[Listed entries]
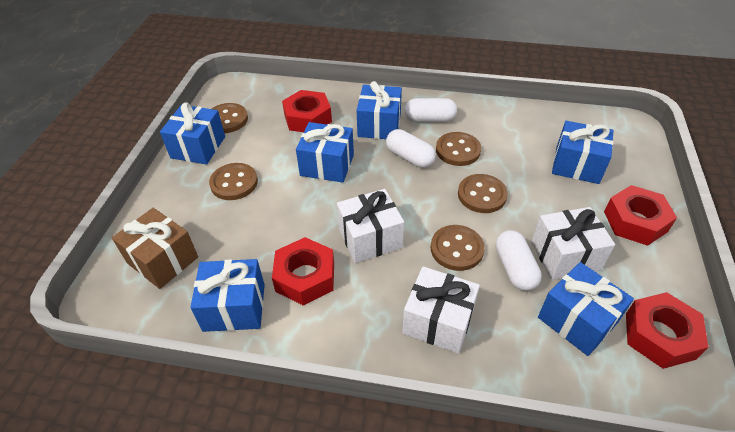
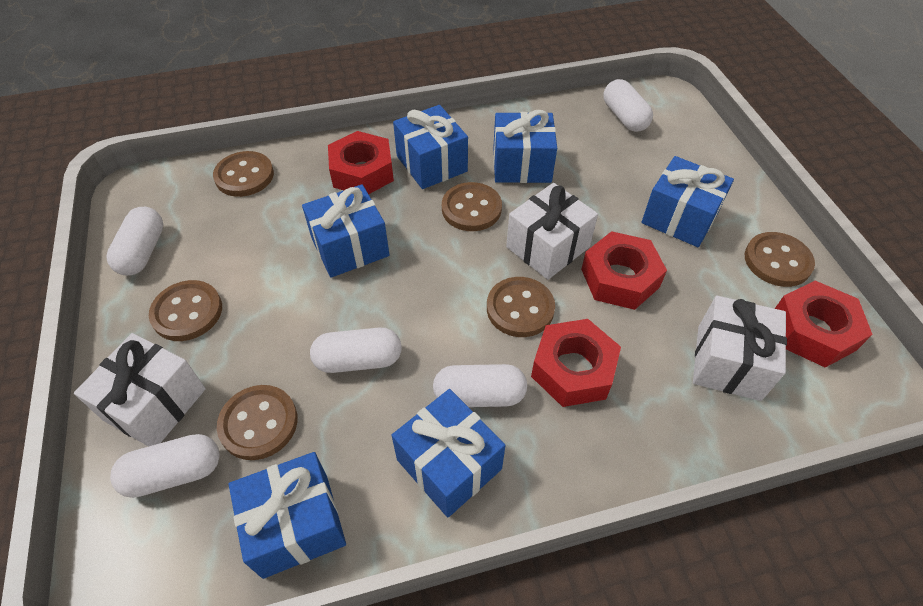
brown button: 5 -> 6
brown gift: 1 -> 0
white capsule: 3 -> 5

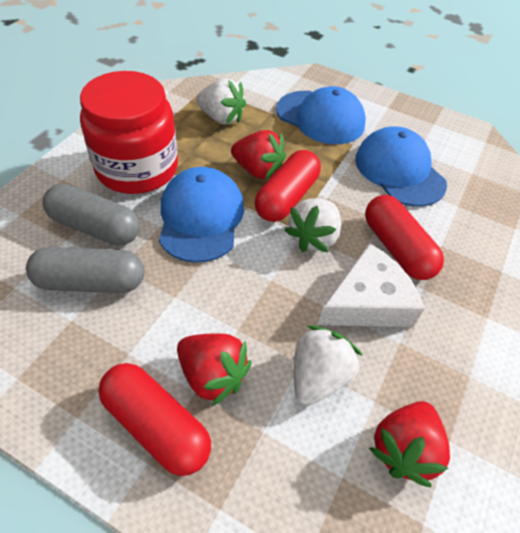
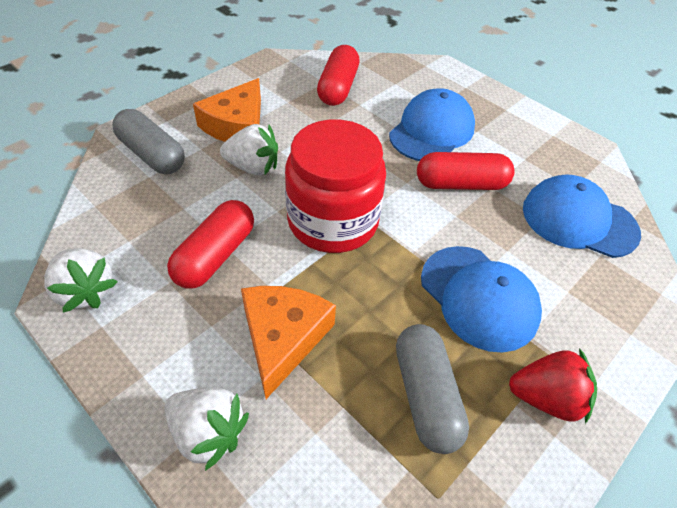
orange cheese: 0 -> 2
red strawberry: 3 -> 1
white cheese: 1 -> 0

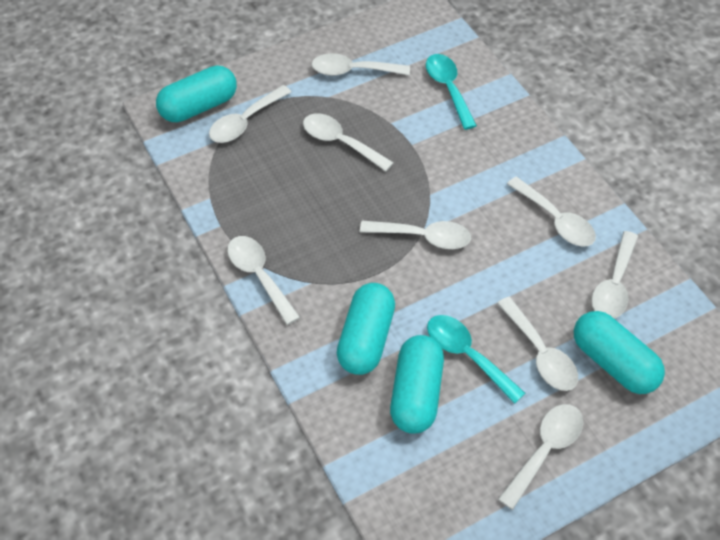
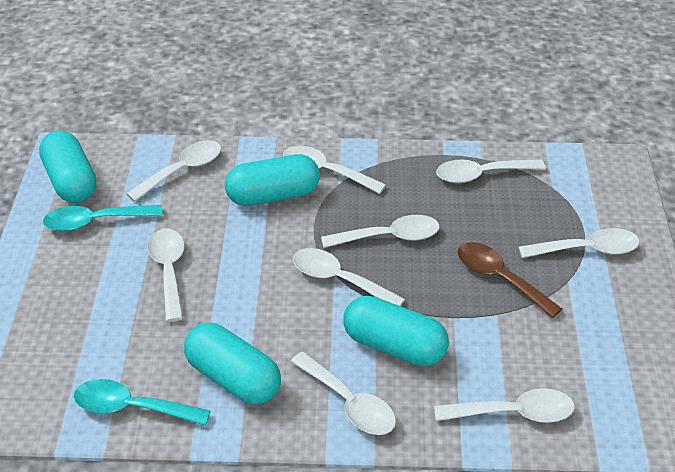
brown spoon: 0 -> 1

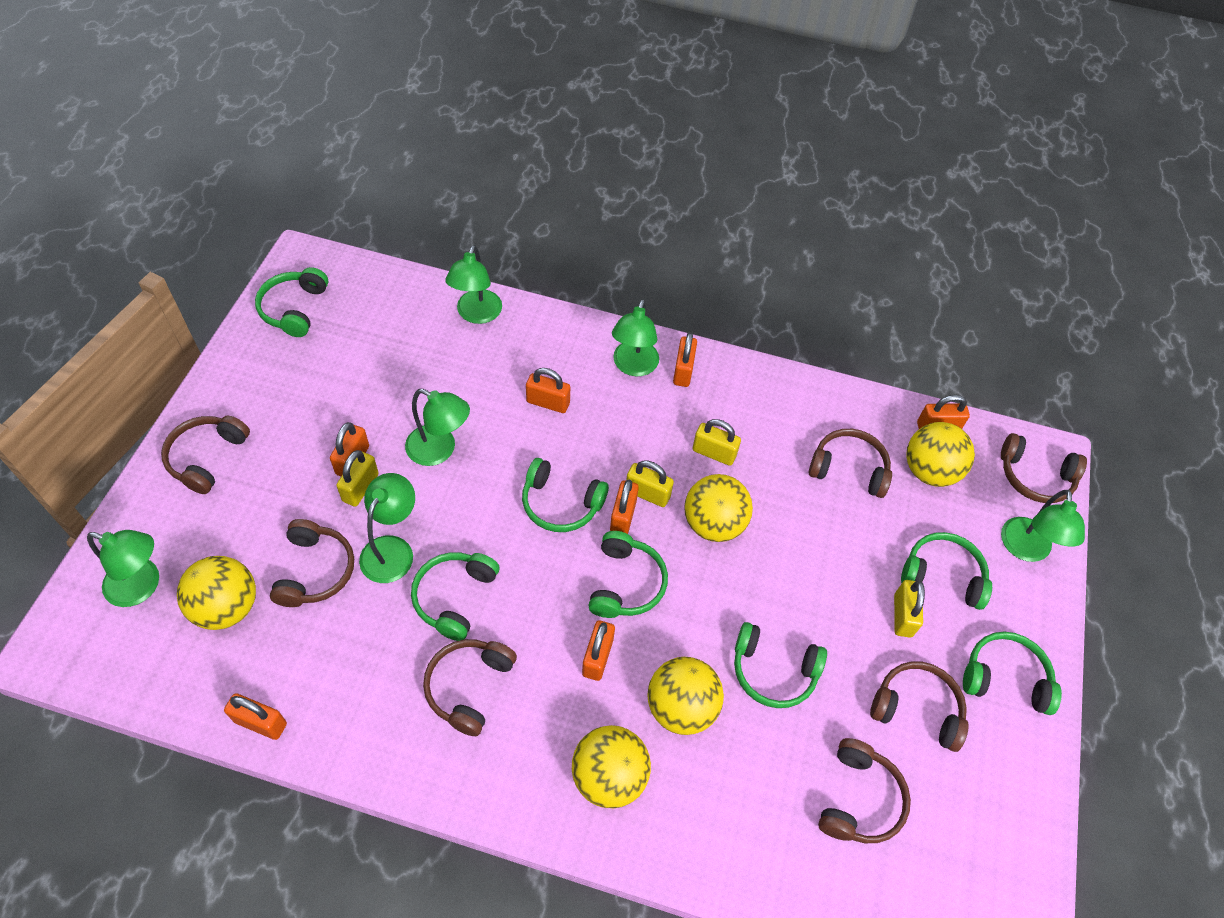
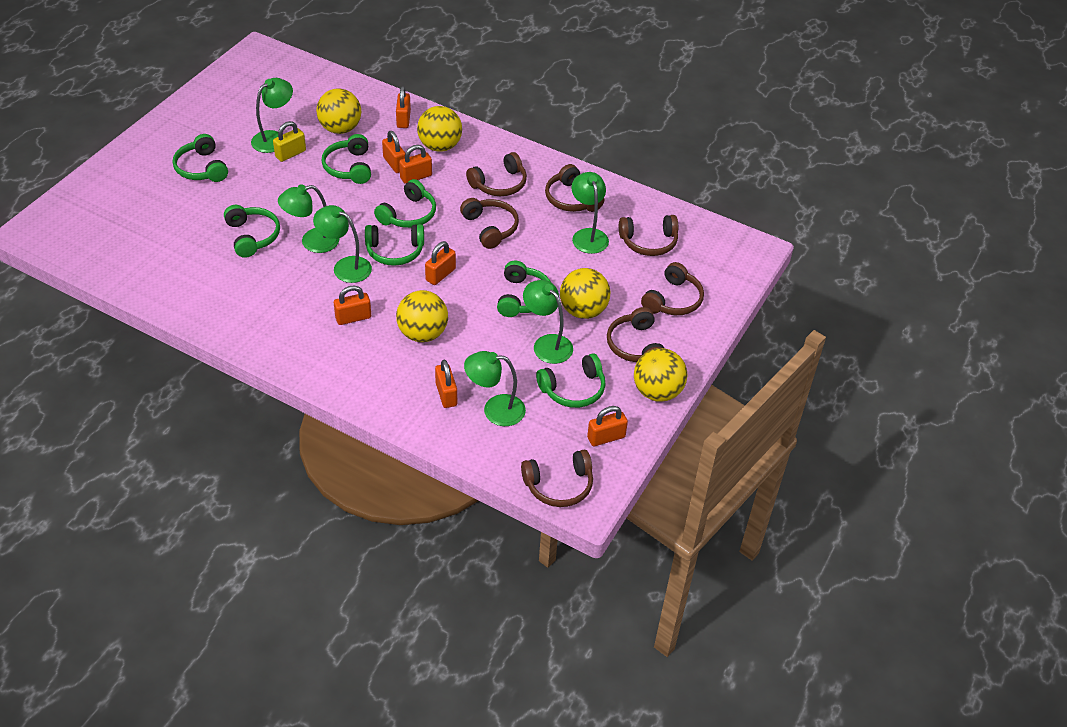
yellow padlock: 4 -> 1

[Assigned task]
Copy down every line of the material above that includes the string "brown".

[Exercise response]
brown button: 5 -> 6
brown gift: 1 -> 0
brown spoon: 0 -> 1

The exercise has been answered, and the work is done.